* **What needs to be done**
Would you retype the records below exactly as they appear?

* **Records for this exercise**
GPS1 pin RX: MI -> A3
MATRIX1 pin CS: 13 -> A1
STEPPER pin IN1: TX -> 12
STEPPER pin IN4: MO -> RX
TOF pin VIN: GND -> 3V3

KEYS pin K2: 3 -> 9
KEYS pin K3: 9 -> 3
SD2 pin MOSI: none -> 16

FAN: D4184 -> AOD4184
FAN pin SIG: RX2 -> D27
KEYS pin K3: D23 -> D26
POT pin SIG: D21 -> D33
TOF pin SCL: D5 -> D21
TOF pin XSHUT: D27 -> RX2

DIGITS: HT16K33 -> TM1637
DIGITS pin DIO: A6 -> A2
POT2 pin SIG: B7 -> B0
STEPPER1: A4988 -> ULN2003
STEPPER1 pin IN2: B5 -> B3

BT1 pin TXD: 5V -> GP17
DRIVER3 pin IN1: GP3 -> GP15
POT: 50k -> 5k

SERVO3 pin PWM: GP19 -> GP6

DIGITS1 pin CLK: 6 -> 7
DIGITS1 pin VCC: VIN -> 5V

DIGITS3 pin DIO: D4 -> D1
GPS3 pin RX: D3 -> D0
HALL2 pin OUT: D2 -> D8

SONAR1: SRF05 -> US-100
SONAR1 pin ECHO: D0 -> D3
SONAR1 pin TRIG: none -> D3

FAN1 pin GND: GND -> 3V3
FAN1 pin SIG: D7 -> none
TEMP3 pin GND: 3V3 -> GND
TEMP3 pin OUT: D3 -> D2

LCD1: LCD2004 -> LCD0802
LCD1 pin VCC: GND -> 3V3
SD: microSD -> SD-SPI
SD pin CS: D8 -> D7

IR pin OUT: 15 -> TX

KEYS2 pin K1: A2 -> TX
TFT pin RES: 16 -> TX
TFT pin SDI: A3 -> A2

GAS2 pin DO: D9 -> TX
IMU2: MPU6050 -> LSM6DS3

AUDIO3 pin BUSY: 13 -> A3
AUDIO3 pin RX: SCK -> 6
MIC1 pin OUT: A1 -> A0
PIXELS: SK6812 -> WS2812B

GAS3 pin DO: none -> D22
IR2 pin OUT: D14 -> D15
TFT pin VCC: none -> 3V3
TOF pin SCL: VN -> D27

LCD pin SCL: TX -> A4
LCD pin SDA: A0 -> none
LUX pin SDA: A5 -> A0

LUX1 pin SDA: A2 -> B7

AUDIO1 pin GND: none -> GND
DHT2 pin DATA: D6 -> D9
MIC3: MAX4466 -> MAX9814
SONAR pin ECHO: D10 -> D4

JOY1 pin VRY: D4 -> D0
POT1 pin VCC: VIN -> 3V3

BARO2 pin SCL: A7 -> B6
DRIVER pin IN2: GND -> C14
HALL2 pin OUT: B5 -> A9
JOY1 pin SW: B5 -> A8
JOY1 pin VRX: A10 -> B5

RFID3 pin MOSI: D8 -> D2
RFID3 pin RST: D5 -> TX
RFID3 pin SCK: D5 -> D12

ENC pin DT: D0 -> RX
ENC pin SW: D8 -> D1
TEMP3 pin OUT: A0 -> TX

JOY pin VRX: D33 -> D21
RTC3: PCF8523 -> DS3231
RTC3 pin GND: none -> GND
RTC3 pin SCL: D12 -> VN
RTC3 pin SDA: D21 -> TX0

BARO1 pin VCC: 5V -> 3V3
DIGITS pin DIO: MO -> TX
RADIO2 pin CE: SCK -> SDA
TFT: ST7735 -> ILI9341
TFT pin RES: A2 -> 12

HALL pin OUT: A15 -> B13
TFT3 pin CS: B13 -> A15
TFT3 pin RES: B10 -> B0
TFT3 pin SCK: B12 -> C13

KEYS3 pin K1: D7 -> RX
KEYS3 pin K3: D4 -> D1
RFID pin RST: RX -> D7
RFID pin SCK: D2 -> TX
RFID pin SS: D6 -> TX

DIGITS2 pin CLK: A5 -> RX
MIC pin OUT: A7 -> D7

* **Answer below**
GPS1 pin RX: MI -> A3
MATRIX1 pin CS: 13 -> A1
STEPPER pin IN1: TX -> 12
STEPPER pin IN4: MO -> RX
TOF pin VIN: GND -> 3V3

KEYS pin K2: 3 -> 9
KEYS pin K3: 9 -> 3
SD2 pin MOSI: none -> 16

FAN: D4184 -> AOD4184
FAN pin SIG: RX2 -> D27
KEYS pin K3: D23 -> D26
POT pin SIG: D21 -> D33
TOF pin SCL: D5 -> D21
TOF pin XSHUT: D27 -> RX2

DIGITS: HT16K33 -> TM1637
DIGITS pin DIO: A6 -> A2
POT2 pin SIG: B7 -> B0
STEPPER1: A4988 -> ULN2003
STEPPER1 pin IN2: B5 -> B3

BT1 pin TXD: 5V -> GP17
DRIVER3 pin IN1: GP3 -> GP15
POT: 50k -> 5k

SERVO3 pin PWM: GP19 -> GP6

DIGITS1 pin CLK: 6 -> 7
DIGITS1 pin VCC: VIN -> 5V

DIGITS3 pin DIO: D4 -> D1
GPS3 pin RX: D3 -> D0
HALL2 pin OUT: D2 -> D8

SONAR1: SRF05 -> US-100
SONAR1 pin ECHO: D0 -> D3
SONAR1 pin TRIG: none -> D3

FAN1 pin GND: GND -> 3V3
FAN1 pin SIG: D7 -> none
TEMP3 pin GND: 3V3 -> GND
TEMP3 pin OUT: D3 -> D2

LCD1: LCD2004 -> LCD0802
LCD1 pin VCC: GND -> 3V3
SD: microSD -> SD-SPI
SD pin CS: D8 -> D7

IR pin OUT: 15 -> TX

KEYS2 pin K1: A2 -> TX
TFT pin RES: 16 -> TX
TFT pin SDI: A3 -> A2

GAS2 pin DO: D9 -> TX
IMU2: MPU6050 -> LSM6DS3

AUDIO3 pin BUSY: 13 -> A3
AUDIO3 pin RX: SCK -> 6
MIC1 pin OUT: A1 -> A0
PIXELS: SK6812 -> WS2812B

GAS3 pin DO: none -> D22
IR2 pin OUT: D14 -> D15
TFT pin VCC: none -> 3V3
TOF pin SCL: VN -> D27

LCD pin SCL: TX -> A4
LCD pin SDA: A0 -> none
LUX pin SDA: A5 -> A0

LUX1 pin SDA: A2 -> B7

AUDIO1 pin GND: none -> GND
DHT2 pin DATA: D6 -> D9
MIC3: MAX4466 -> MAX9814
SONAR pin ECHO: D10 -> D4

JOY1 pin VRY: D4 -> D0
POT1 pin VCC: VIN -> 3V3

BARO2 pin SCL: A7 -> B6
DRIVER pin IN2: GND -> C14
HALL2 pin OUT: B5 -> A9
JOY1 pin SW: B5 -> A8
JOY1 pin VRX: A10 -> B5

RFID3 pin MOSI: D8 -> D2
RFID3 pin RST: D5 -> TX
RFID3 pin SCK: D5 -> D12

ENC pin DT: D0 -> RX
ENC pin SW: D8 -> D1
TEMP3 pin OUT: A0 -> TX

JOY pin VRX: D33 -> D21
RTC3: PCF8523 -> DS3231
RTC3 pin GND: none -> GND
RTC3 pin SCL: D12 -> VN
RTC3 pin SDA: D21 -> TX0

BARO1 pin VCC: 5V -> 3V3
DIGITS pin DIO: MO -> TX
RADIO2 pin CE: SCK -> SDA
TFT: ST7735 -> ILI9341
TFT pin RES: A2 -> 12

HALL pin OUT: A15 -> B13
TFT3 pin CS: B13 -> A15
TFT3 pin RES: B10 -> B0
TFT3 pin SCK: B12 -> C13

KEYS3 pin K1: D7 -> RX
KEYS3 pin K3: D4 -> D1
RFID pin RST: RX -> D7
RFID pin SCK: D2 -> TX
RFID pin SS: D6 -> TX

DIGITS2 pin CLK: A5 -> RX
MIC pin OUT: A7 -> D7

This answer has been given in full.